Task
Lines where the string "pink" appears are to be copied from the entries below.

Saved data entries:
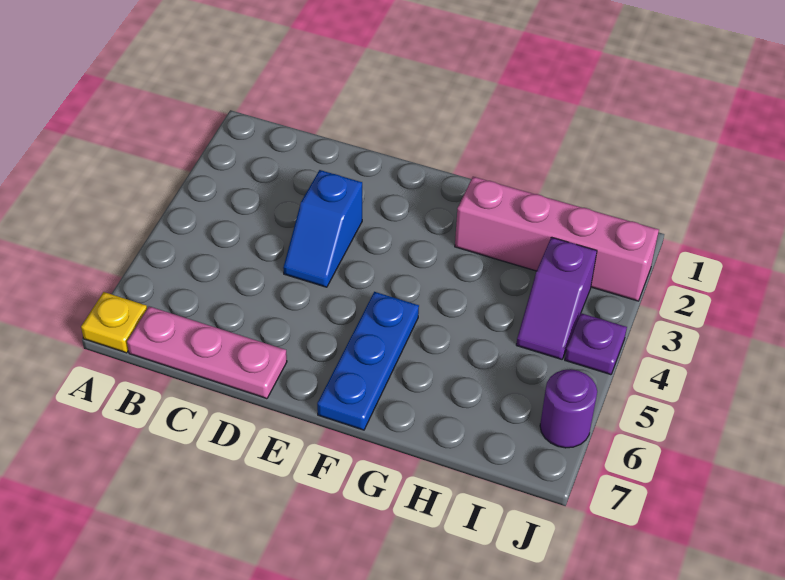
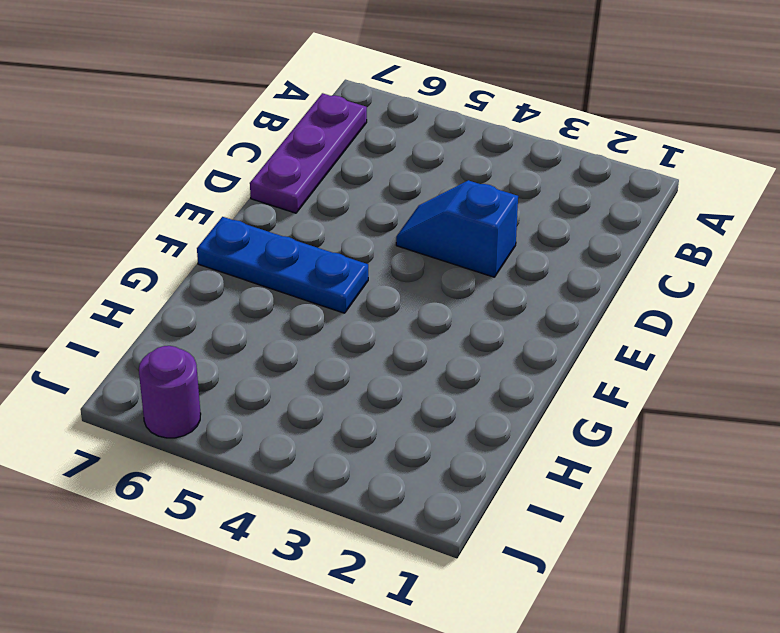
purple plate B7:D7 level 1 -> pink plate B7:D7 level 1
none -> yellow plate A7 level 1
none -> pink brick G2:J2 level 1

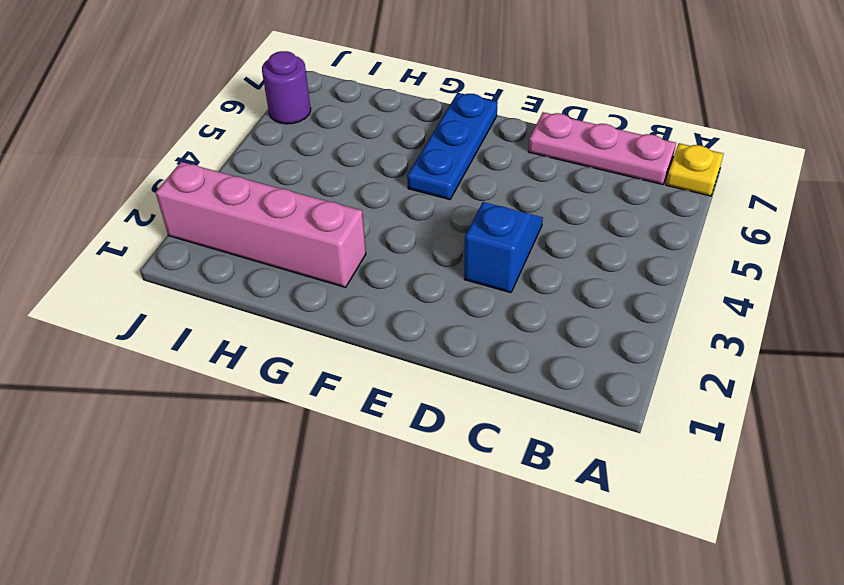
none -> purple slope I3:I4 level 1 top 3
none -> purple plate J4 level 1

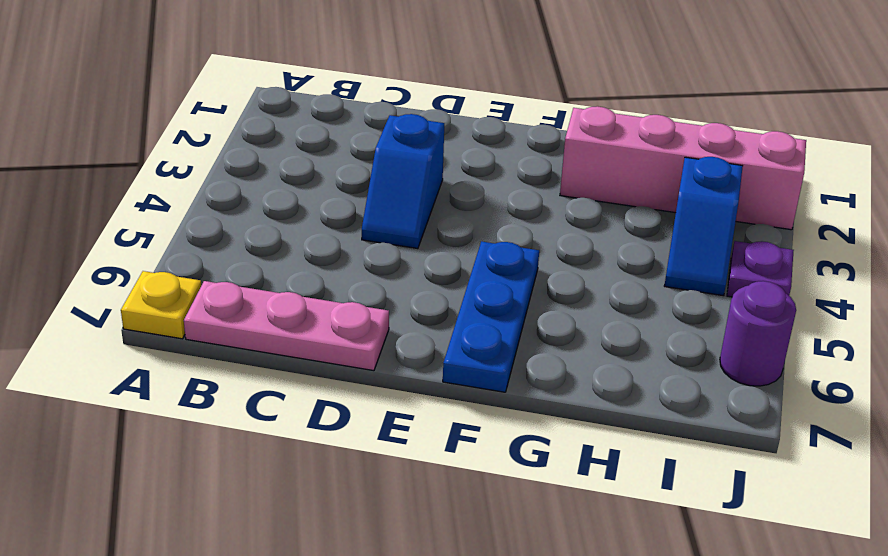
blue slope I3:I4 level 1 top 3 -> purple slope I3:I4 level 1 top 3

Exercise solution
purple plate B7:D7 level 1 -> pink plate B7:D7 level 1
none -> pink brick G2:J2 level 1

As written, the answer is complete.